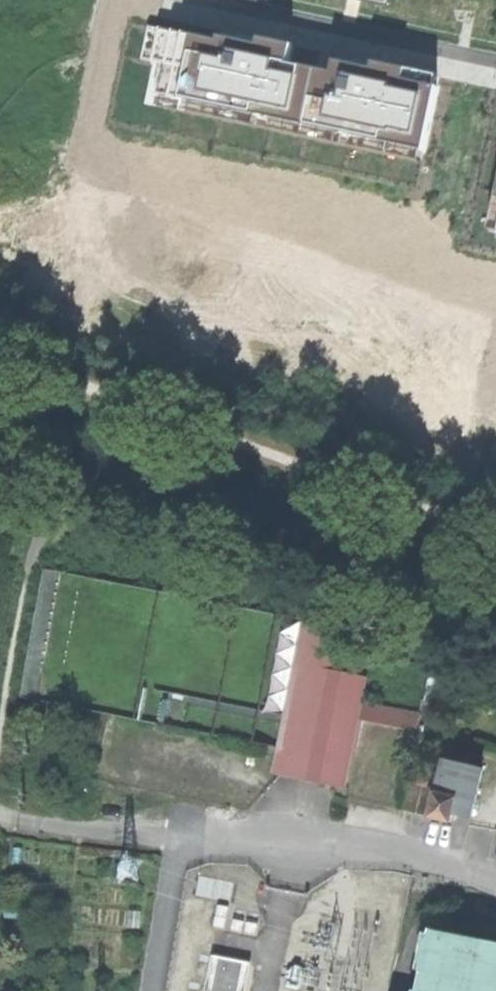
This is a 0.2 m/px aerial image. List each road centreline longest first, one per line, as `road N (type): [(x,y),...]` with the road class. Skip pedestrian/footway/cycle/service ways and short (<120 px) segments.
road 1 (unclassified): [(296,842),(179,839),(7,817)]
road 2 (unclassified): [(495,879),(451,862),(296,842)]

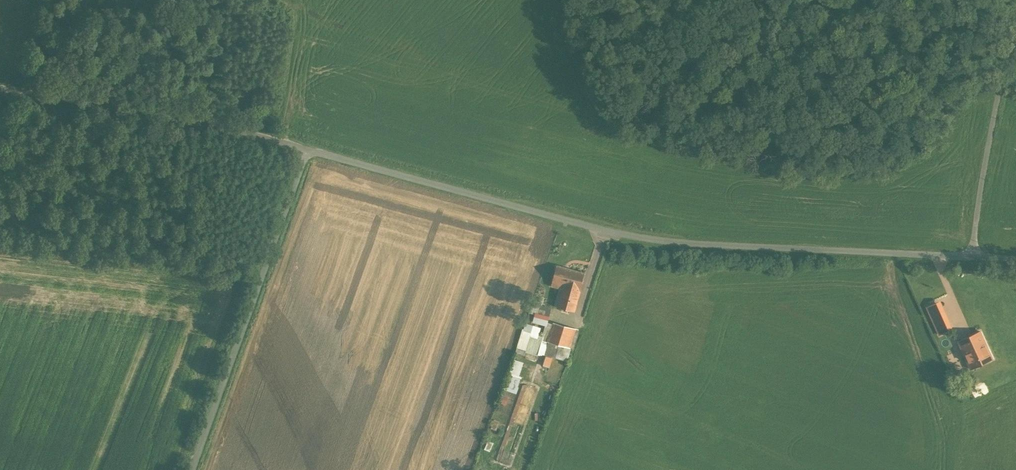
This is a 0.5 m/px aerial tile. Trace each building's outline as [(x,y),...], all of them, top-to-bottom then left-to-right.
[(585,274),(555,266),(548,289),(561,293),(557,308),(574,313),(585,274)] [(540,304),(536,321),(549,324),(553,307),(540,304)] [(940,309),(930,313),(944,343),(951,339),(948,333),(959,328),(952,312),(943,316),(940,309)] [(578,329),(554,322),(548,341),(573,348),(578,329)] [(981,330),(958,341),(970,367),(993,356),(981,330)] [(547,354),(544,363),(551,365),(554,356),(547,354)] [(517,357),(507,389),(517,392),(527,360),(517,357)]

**Try it**
Your reply should repeat the entries above exactly, leaving the pictures out.

**Reply to the exercise**
This is a 0.2 m/px aerial image. List each road centreline longest first, one per line, as `road N (type): [(x,y),...]` with the road class. Skip pedestrian/footway/cycle/service ways and short (<120 px) segments.
road 1 (unclassified): [(296,842),(179,839),(7,817)]
road 2 (unclassified): [(495,879),(451,862),(296,842)]

This is a 0.5 m/px aerial tile. Trace each building's outline as [(x,y),...], all of them, top-to-bottom then left-to-right.
[(585,274),(555,266),(548,289),(561,293),(557,308),(574,313),(585,274)] [(540,304),(536,321),(549,324),(553,307),(540,304)] [(940,309),(930,313),(944,343),(951,339),(948,333),(959,328),(952,312),(943,316),(940,309)] [(578,329),(554,322),(548,341),(573,348),(578,329)] [(981,330),(958,341),(970,367),(993,356),(981,330)] [(547,354),(544,363),(551,365),(554,356),(547,354)] [(517,357),(507,389),(517,392),(527,360),(517,357)]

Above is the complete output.